> [What is being asked]
Below are some records. Print exactly the lines between the one holding "brown cone: 2 -> 3" and the one holding "grey rocket: 4 -> 5", inclusive, and nothing else.

--- Provided material Enclosed Below ---

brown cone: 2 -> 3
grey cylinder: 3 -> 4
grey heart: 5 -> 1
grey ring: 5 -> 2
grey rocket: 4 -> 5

--- End of Enclosed Provided material ---
--- Provided material Enclosed Below ---

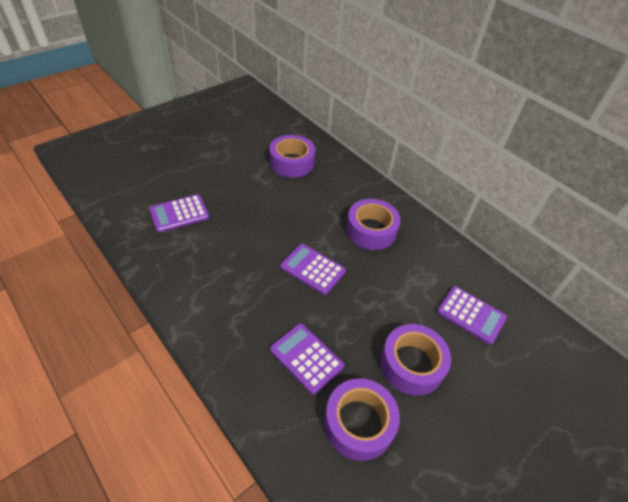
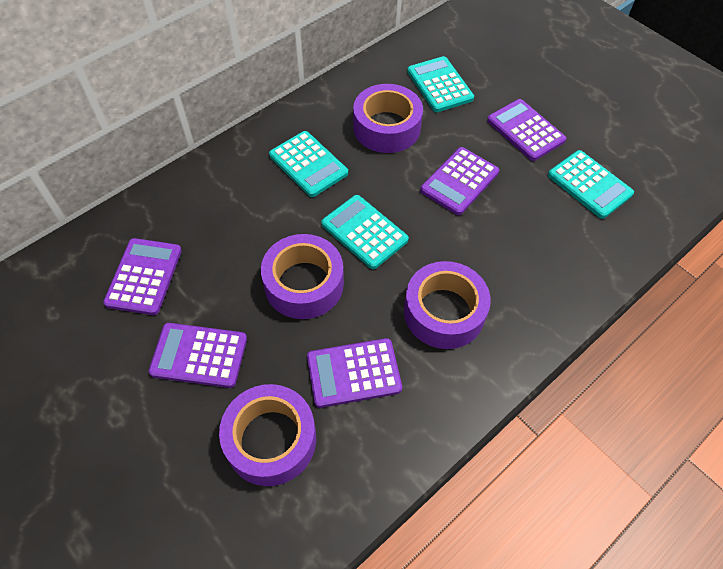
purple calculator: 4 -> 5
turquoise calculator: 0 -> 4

--- End of Enclosed Provided material ---

> [Result of the exercise]
brown cone: 2 -> 3
grey cylinder: 3 -> 4
grey heart: 5 -> 1
grey ring: 5 -> 2
grey rocket: 4 -> 5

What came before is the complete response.